[Start of Attachment]

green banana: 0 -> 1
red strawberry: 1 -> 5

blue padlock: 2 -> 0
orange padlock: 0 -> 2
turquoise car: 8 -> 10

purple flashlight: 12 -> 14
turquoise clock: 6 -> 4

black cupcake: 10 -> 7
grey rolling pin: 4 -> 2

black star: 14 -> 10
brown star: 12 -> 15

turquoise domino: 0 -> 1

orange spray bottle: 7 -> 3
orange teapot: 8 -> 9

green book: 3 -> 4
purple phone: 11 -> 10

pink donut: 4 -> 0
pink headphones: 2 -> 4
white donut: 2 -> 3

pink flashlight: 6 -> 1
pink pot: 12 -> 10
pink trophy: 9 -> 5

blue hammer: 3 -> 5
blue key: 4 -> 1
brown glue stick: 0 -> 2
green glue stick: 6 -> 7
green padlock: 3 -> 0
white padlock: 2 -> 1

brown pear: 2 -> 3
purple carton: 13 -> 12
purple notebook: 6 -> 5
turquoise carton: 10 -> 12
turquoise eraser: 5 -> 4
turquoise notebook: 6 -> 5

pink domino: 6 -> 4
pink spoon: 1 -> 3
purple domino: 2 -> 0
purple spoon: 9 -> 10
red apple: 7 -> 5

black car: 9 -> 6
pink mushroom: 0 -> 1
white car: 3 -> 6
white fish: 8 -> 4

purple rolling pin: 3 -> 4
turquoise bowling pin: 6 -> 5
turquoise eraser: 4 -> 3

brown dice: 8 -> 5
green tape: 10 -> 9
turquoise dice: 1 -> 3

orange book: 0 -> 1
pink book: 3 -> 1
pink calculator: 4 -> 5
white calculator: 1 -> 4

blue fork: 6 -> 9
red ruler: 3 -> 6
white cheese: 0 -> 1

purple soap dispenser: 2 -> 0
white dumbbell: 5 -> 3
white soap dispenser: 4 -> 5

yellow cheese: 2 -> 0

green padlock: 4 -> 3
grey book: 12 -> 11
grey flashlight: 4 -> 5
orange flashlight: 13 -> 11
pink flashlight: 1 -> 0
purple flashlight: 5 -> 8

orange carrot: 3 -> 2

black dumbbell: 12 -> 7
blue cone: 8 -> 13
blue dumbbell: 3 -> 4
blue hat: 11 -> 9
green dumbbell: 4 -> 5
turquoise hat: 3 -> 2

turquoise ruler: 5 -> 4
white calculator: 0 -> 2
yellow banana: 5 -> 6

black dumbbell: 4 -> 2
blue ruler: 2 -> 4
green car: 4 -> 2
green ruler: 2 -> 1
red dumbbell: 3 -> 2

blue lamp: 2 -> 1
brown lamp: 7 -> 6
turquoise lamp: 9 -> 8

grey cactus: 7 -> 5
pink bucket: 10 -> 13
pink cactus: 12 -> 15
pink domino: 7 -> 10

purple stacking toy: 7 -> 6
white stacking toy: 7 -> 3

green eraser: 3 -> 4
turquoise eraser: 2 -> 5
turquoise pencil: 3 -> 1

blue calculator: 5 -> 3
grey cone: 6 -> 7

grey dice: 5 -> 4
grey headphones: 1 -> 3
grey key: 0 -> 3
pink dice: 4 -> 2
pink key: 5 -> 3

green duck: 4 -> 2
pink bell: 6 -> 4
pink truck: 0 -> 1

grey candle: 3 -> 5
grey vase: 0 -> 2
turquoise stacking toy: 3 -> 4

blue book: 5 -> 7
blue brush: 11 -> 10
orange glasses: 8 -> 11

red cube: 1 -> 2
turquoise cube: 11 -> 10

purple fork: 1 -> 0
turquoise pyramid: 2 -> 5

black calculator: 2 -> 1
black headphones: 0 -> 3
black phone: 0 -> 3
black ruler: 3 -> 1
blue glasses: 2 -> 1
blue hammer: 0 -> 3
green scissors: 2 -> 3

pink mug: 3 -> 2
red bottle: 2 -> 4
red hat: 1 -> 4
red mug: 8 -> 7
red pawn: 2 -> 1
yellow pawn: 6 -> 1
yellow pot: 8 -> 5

[End of Attachment]

Prompt
Your answer should be every entry above, repeated exactly.

Exercise output
green banana: 0 -> 1
red strawberry: 1 -> 5

blue padlock: 2 -> 0
orange padlock: 0 -> 2
turquoise car: 8 -> 10

purple flashlight: 12 -> 14
turquoise clock: 6 -> 4

black cupcake: 10 -> 7
grey rolling pin: 4 -> 2

black star: 14 -> 10
brown star: 12 -> 15

turquoise domino: 0 -> 1

orange spray bottle: 7 -> 3
orange teapot: 8 -> 9

green book: 3 -> 4
purple phone: 11 -> 10

pink donut: 4 -> 0
pink headphones: 2 -> 4
white donut: 2 -> 3

pink flashlight: 6 -> 1
pink pot: 12 -> 10
pink trophy: 9 -> 5

blue hammer: 3 -> 5
blue key: 4 -> 1
brown glue stick: 0 -> 2
green glue stick: 6 -> 7
green padlock: 3 -> 0
white padlock: 2 -> 1

brown pear: 2 -> 3
purple carton: 13 -> 12
purple notebook: 6 -> 5
turquoise carton: 10 -> 12
turquoise eraser: 5 -> 4
turquoise notebook: 6 -> 5

pink domino: 6 -> 4
pink spoon: 1 -> 3
purple domino: 2 -> 0
purple spoon: 9 -> 10
red apple: 7 -> 5

black car: 9 -> 6
pink mushroom: 0 -> 1
white car: 3 -> 6
white fish: 8 -> 4

purple rolling pin: 3 -> 4
turquoise bowling pin: 6 -> 5
turquoise eraser: 4 -> 3

brown dice: 8 -> 5
green tape: 10 -> 9
turquoise dice: 1 -> 3

orange book: 0 -> 1
pink book: 3 -> 1
pink calculator: 4 -> 5
white calculator: 1 -> 4

blue fork: 6 -> 9
red ruler: 3 -> 6
white cheese: 0 -> 1

purple soap dispenser: 2 -> 0
white dumbbell: 5 -> 3
white soap dispenser: 4 -> 5

yellow cheese: 2 -> 0

green padlock: 4 -> 3
grey book: 12 -> 11
grey flashlight: 4 -> 5
orange flashlight: 13 -> 11
pink flashlight: 1 -> 0
purple flashlight: 5 -> 8

orange carrot: 3 -> 2

black dumbbell: 12 -> 7
blue cone: 8 -> 13
blue dumbbell: 3 -> 4
blue hat: 11 -> 9
green dumbbell: 4 -> 5
turquoise hat: 3 -> 2

turquoise ruler: 5 -> 4
white calculator: 0 -> 2
yellow banana: 5 -> 6

black dumbbell: 4 -> 2
blue ruler: 2 -> 4
green car: 4 -> 2
green ruler: 2 -> 1
red dumbbell: 3 -> 2

blue lamp: 2 -> 1
brown lamp: 7 -> 6
turquoise lamp: 9 -> 8

grey cactus: 7 -> 5
pink bucket: 10 -> 13
pink cactus: 12 -> 15
pink domino: 7 -> 10

purple stacking toy: 7 -> 6
white stacking toy: 7 -> 3

green eraser: 3 -> 4
turquoise eraser: 2 -> 5
turquoise pencil: 3 -> 1

blue calculator: 5 -> 3
grey cone: 6 -> 7

grey dice: 5 -> 4
grey headphones: 1 -> 3
grey key: 0 -> 3
pink dice: 4 -> 2
pink key: 5 -> 3

green duck: 4 -> 2
pink bell: 6 -> 4
pink truck: 0 -> 1

grey candle: 3 -> 5
grey vase: 0 -> 2
turquoise stacking toy: 3 -> 4

blue book: 5 -> 7
blue brush: 11 -> 10
orange glasses: 8 -> 11

red cube: 1 -> 2
turquoise cube: 11 -> 10

purple fork: 1 -> 0
turquoise pyramid: 2 -> 5

black calculator: 2 -> 1
black headphones: 0 -> 3
black phone: 0 -> 3
black ruler: 3 -> 1
blue glasses: 2 -> 1
blue hammer: 0 -> 3
green scissors: 2 -> 3

pink mug: 3 -> 2
red bottle: 2 -> 4
red hat: 1 -> 4
red mug: 8 -> 7
red pawn: 2 -> 1
yellow pawn: 6 -> 1
yellow pot: 8 -> 5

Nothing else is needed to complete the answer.